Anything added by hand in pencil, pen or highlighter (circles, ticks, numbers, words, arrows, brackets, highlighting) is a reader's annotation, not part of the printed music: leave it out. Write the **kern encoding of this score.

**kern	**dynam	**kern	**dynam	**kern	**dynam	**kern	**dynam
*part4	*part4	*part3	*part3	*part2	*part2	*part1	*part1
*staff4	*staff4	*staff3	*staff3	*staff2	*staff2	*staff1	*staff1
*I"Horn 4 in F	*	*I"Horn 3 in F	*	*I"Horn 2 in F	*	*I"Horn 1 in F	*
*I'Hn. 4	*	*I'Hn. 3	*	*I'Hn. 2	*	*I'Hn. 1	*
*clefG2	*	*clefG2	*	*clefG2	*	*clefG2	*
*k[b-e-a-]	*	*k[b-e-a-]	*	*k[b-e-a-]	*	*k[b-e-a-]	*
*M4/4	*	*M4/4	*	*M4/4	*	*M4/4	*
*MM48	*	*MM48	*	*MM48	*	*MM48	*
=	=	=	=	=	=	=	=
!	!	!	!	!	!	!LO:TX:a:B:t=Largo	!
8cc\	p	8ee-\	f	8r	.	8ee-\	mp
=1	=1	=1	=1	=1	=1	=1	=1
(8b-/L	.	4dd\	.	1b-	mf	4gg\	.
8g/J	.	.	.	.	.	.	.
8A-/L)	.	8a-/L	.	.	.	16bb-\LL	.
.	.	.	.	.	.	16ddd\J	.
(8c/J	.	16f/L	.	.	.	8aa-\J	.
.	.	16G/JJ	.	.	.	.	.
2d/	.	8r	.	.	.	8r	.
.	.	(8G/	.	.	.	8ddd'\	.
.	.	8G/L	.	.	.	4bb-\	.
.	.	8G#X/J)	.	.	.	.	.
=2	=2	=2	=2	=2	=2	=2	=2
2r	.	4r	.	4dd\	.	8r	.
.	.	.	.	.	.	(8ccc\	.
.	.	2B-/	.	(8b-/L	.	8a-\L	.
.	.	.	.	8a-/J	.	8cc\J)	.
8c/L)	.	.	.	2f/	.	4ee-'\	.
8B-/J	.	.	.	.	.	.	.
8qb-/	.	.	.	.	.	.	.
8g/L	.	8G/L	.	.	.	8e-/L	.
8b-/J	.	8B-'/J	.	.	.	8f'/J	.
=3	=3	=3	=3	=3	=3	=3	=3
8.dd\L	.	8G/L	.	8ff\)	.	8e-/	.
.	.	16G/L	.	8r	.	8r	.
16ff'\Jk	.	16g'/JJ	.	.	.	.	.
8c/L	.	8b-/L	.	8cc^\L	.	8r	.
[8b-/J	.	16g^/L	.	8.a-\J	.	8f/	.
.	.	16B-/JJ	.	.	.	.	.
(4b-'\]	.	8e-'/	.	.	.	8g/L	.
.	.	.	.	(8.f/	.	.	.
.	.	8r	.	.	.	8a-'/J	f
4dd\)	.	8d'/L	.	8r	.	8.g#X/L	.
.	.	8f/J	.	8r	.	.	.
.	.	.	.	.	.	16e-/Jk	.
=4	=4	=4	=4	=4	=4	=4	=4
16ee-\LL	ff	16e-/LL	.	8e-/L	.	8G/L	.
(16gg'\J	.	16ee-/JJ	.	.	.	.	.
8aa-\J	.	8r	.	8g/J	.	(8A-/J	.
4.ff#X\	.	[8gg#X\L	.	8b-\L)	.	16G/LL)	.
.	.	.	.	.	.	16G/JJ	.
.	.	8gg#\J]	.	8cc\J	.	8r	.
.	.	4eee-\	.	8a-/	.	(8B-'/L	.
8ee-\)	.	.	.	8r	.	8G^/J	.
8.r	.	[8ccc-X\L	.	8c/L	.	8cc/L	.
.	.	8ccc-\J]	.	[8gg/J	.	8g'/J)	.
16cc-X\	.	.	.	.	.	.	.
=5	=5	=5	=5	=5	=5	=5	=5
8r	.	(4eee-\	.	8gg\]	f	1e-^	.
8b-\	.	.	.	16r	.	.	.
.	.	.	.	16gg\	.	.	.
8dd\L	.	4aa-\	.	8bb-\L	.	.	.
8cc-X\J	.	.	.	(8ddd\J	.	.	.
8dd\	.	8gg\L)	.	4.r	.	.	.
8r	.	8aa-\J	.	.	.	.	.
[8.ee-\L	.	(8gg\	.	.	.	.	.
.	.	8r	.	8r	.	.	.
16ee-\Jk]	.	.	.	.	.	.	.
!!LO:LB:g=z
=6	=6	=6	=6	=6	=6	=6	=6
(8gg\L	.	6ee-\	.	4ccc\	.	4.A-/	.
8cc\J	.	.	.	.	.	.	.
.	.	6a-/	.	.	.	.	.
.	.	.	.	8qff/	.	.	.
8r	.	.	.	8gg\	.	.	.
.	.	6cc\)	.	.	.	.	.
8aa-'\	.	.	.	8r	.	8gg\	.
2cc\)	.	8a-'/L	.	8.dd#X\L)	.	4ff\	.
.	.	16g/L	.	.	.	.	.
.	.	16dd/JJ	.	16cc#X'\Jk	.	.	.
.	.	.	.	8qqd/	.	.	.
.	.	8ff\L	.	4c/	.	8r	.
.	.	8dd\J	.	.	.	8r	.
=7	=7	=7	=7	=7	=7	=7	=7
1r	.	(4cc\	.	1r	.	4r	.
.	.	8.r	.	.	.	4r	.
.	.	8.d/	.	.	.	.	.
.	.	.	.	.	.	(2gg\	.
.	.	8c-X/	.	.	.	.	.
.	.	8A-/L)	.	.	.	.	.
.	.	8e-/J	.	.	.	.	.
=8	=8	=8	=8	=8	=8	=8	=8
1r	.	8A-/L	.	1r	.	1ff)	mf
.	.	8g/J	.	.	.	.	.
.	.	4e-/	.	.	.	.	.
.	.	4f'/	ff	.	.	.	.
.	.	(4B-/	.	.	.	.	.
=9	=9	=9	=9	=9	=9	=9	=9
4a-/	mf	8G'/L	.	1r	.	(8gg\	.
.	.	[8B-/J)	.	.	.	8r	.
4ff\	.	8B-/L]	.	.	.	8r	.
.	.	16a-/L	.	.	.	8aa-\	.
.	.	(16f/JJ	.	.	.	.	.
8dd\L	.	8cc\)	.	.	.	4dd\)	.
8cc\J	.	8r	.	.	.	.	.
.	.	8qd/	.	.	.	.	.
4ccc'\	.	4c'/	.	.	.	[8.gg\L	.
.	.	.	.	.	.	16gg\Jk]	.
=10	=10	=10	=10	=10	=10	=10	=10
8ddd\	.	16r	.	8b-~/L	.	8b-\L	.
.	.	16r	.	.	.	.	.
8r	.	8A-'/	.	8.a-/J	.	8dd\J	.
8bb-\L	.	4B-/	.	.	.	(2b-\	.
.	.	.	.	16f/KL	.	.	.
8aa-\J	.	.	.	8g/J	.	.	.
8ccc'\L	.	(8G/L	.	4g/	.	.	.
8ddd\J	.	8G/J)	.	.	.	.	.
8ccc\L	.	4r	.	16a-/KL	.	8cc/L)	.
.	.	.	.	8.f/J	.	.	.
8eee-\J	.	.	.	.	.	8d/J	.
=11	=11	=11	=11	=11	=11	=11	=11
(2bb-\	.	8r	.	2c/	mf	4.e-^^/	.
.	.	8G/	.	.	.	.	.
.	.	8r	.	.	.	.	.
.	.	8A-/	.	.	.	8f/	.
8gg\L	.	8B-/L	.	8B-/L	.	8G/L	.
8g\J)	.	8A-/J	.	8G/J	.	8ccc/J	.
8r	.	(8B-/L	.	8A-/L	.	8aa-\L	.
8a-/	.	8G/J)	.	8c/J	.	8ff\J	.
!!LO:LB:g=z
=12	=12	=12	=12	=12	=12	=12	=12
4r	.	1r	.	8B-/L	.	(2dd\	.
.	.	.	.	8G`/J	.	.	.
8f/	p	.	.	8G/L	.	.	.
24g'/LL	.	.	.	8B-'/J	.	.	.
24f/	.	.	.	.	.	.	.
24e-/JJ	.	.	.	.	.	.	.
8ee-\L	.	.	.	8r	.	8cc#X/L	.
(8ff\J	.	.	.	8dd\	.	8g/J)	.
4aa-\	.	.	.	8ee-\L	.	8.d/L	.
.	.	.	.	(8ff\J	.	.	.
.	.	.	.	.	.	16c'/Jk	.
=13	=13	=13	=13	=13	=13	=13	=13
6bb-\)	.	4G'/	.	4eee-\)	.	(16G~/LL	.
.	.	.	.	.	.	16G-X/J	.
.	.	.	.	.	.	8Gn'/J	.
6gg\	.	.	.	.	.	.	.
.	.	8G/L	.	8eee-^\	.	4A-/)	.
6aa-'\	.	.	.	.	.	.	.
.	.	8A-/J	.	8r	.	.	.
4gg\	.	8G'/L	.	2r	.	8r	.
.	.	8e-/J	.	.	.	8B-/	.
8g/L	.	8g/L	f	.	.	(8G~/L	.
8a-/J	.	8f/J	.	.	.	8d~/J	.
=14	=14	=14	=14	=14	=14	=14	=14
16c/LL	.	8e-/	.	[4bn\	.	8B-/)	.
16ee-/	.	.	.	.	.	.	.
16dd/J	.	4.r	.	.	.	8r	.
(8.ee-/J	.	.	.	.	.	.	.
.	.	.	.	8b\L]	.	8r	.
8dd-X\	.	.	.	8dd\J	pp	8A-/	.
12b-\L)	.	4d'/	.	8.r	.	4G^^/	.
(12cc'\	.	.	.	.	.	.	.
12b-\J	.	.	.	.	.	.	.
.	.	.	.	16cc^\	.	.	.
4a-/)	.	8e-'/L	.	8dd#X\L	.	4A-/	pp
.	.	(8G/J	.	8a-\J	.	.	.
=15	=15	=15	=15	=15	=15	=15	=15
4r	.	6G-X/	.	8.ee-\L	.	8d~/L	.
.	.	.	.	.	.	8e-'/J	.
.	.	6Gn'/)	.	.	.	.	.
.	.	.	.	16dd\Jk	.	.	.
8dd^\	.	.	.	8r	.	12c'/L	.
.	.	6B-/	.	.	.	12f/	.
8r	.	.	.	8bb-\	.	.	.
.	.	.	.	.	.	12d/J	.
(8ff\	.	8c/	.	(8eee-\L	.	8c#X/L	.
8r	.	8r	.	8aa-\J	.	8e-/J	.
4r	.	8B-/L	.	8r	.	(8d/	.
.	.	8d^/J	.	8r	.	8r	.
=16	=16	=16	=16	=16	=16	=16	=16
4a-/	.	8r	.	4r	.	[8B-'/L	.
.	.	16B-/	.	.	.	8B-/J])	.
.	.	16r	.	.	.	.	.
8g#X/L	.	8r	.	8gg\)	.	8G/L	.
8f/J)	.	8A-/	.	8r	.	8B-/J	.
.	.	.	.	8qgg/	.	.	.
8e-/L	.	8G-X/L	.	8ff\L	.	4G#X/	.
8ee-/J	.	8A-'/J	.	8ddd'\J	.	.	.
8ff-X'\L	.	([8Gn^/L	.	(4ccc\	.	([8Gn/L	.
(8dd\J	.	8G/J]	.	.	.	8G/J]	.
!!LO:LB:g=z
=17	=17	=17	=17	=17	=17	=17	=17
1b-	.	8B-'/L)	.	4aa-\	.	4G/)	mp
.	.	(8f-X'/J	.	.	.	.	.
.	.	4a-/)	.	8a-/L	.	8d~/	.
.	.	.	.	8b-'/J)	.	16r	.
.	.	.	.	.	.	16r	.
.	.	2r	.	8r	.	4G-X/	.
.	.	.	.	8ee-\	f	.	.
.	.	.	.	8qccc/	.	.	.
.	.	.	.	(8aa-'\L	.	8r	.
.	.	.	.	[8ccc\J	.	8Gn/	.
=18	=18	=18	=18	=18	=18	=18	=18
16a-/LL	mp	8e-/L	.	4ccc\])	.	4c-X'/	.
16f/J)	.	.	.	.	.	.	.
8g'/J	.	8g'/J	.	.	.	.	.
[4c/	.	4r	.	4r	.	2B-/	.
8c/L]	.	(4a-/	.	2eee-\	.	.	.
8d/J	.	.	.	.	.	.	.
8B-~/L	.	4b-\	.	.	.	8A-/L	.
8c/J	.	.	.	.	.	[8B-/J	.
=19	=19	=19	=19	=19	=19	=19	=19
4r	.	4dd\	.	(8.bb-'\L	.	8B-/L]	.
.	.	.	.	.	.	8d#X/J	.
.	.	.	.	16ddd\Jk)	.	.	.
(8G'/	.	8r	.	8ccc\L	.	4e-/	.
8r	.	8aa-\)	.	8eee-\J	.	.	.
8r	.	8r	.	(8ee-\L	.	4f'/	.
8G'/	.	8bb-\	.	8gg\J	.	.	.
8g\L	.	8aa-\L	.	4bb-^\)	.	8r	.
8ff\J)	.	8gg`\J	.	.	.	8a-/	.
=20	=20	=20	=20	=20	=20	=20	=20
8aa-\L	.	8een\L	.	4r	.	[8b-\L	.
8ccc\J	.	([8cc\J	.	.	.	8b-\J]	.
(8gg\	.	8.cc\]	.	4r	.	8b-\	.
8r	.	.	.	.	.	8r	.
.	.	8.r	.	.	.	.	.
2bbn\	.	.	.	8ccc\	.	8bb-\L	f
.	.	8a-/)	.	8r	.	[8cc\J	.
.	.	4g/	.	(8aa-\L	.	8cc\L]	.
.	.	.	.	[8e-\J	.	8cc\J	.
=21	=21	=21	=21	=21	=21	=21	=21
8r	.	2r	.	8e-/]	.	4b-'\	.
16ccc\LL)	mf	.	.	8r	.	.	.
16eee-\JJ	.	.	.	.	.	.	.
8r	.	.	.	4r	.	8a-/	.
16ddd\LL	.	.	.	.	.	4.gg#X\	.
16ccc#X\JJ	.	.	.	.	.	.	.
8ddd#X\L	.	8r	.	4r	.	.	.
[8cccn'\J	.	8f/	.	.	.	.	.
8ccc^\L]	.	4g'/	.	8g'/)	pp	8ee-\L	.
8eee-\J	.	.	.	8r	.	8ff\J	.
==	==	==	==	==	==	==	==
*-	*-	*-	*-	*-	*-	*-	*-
========
→ What to do
Copy out each line of the material above that contains the string "kern". Case counts, so a match must use the same capital and small letters.

→ Reply to the task
Anything added by hand in pencil, pen or highlighter (circles, ticks, numbers, words, arrows, brackets, highlighting) is a reader's annotation, not part of the printed music: leave it out. Write the **kern encoding of this score.
**kern	**dynam	**kern	**dynam	**kern	**dynam	**kern	**dynam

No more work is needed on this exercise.